---- Dataset records
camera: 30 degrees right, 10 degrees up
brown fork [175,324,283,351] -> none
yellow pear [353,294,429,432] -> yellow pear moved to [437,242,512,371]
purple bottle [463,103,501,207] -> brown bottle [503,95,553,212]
--------
---- Dataset records
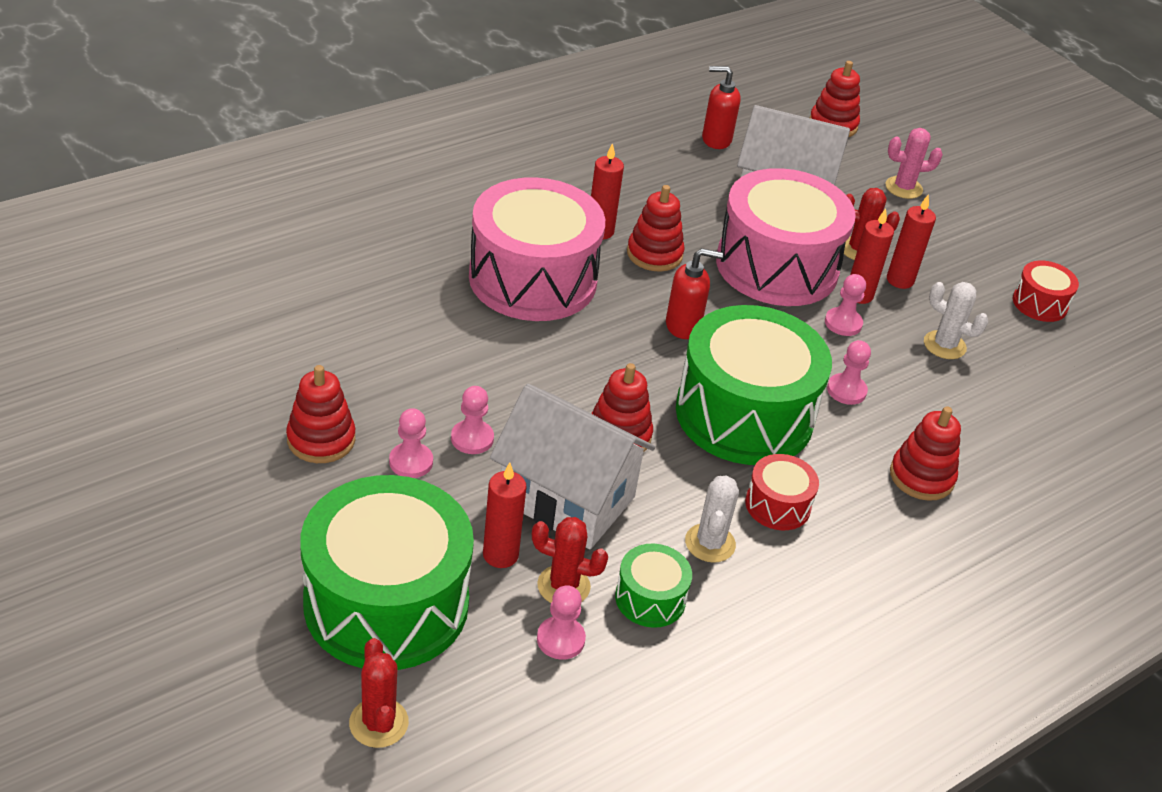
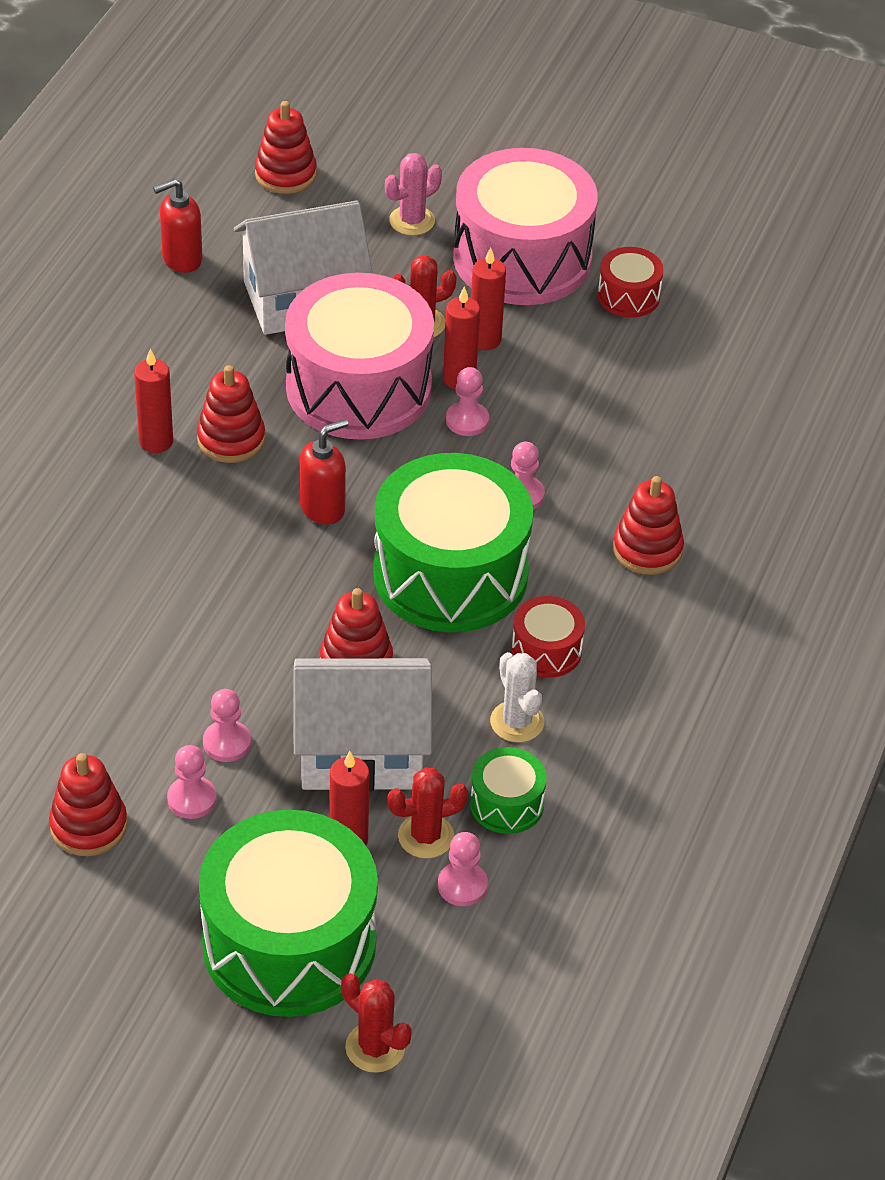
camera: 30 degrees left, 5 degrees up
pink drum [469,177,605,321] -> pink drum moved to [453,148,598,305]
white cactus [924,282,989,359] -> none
--------
Return all lines of the data in which the string "moved" appears.

Answer space
yellow pear [353,294,429,432] -> yellow pear moved to [437,242,512,371]
pink drum [469,177,605,321] -> pink drum moved to [453,148,598,305]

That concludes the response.